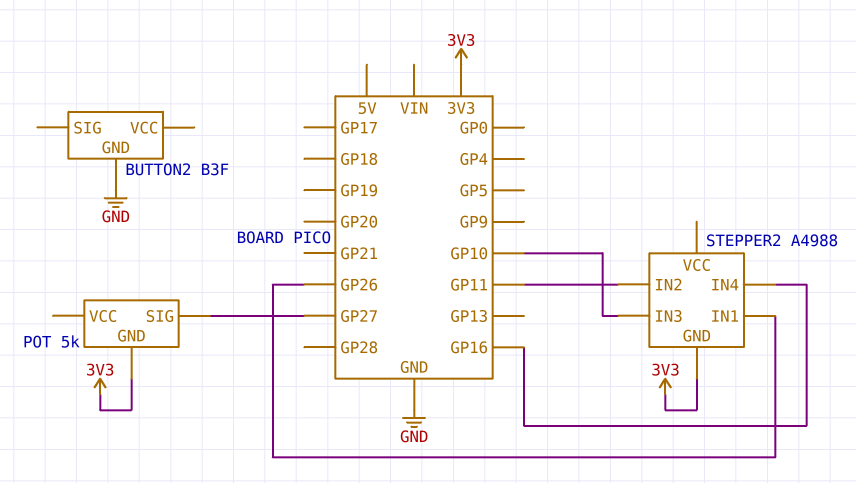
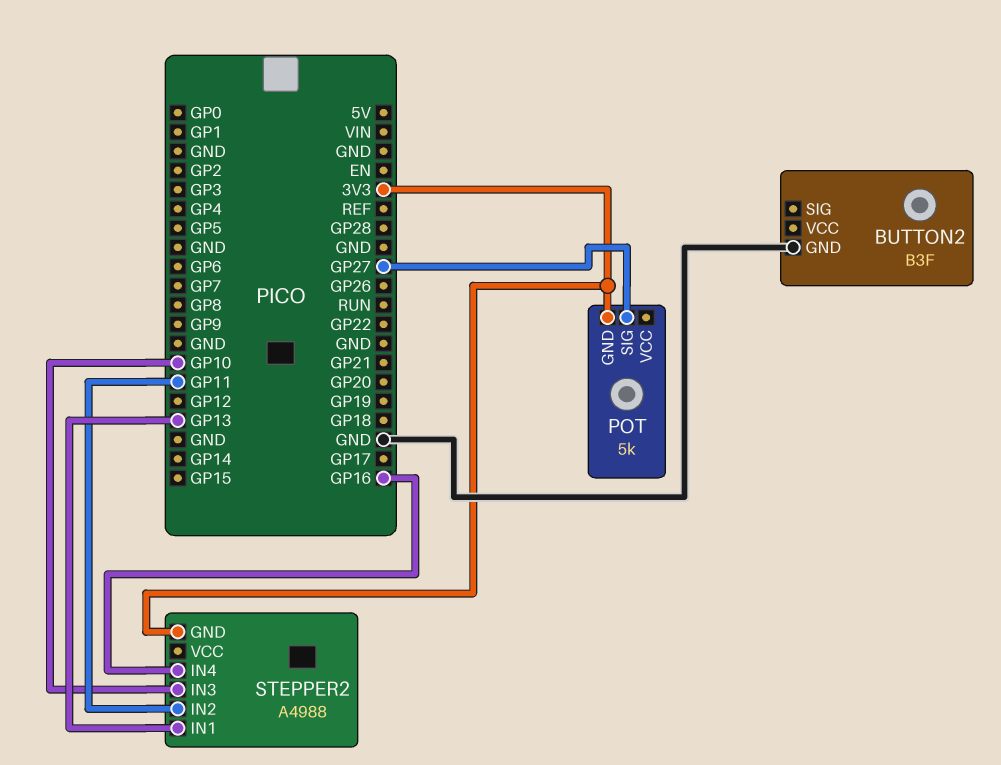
STEPPER2 pin IN1: GP26 -> GP13

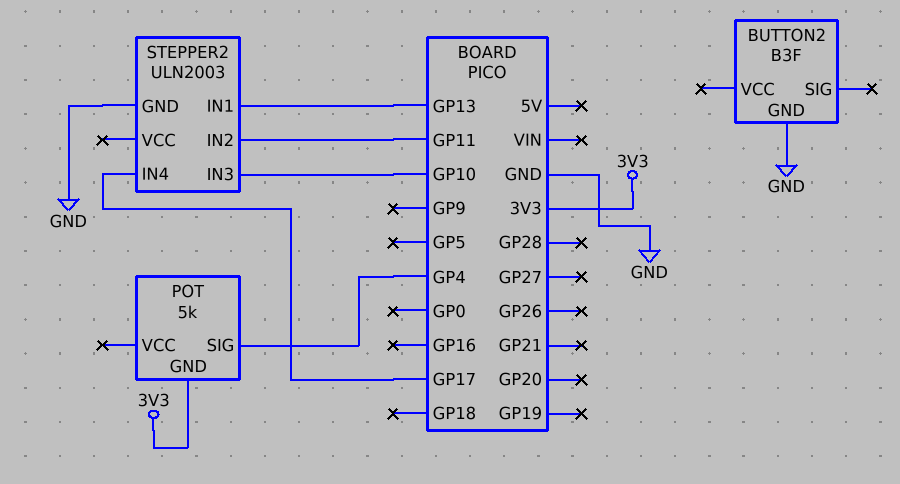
POT pin SIG: GP27 -> GP4
STEPPER2: A4988 -> ULN2003
STEPPER2 pin GND: 3V3 -> GND
STEPPER2 pin IN4: GP16 -> GP17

■ WHAT IS REQUIRED:
Could you output every record above exactly as written, leaving out the pictures?

■ EXERCISE OUTPUT:
STEPPER2 pin IN1: GP26 -> GP13

POT pin SIG: GP27 -> GP4
STEPPER2: A4988 -> ULN2003
STEPPER2 pin GND: 3V3 -> GND
STEPPER2 pin IN4: GP16 -> GP17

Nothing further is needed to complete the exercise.